What the exercise asks
Nothing but the lines below from the first through the one with "purple ring [384,188,438,229]" should appear, printed exactly; please leave pictures out.

(Object state comparisons)
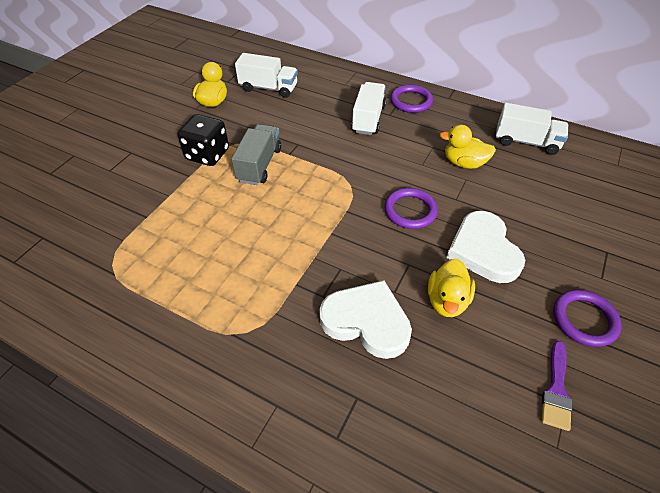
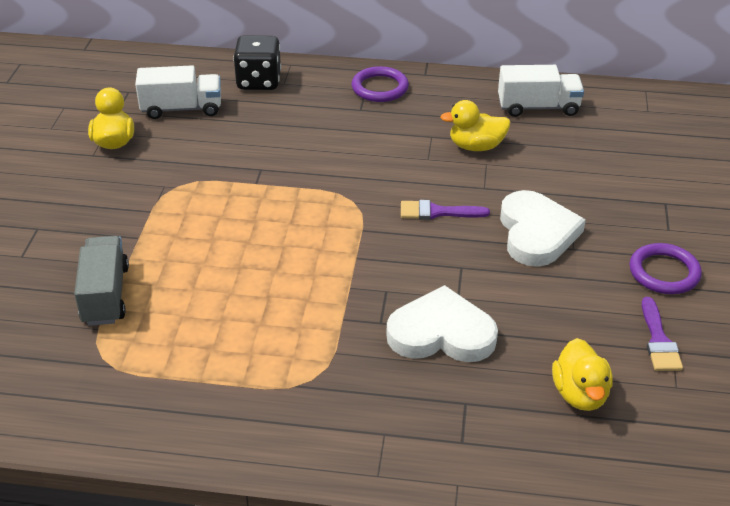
camera: 20 degrees left, 10 degrees down
black dice [177,114,229,166] -> black dice moved to [233,35,281,90]
grey truck [231,124,281,185] -> grey truck moved to [74,236,129,326]
white truck [351,82,386,135] -> none
purple ring [384,188,438,229] -> purple brush [401,200,490,220]
yellow duck [428,259,475,317] -> yellow duck moved to [552,338,613,411]
white heart [446,211,525,283] -> white heart turned 150 degrees counterclockwise [500,190,586,267]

Final answer
camera: 20 degrees left, 10 degrees down
black dice [177,114,229,166] -> black dice moved to [233,35,281,90]
grey truck [231,124,281,185] -> grey truck moved to [74,236,129,326]
white truck [351,82,386,135] -> none
purple ring [384,188,438,229] -> purple brush [401,200,490,220]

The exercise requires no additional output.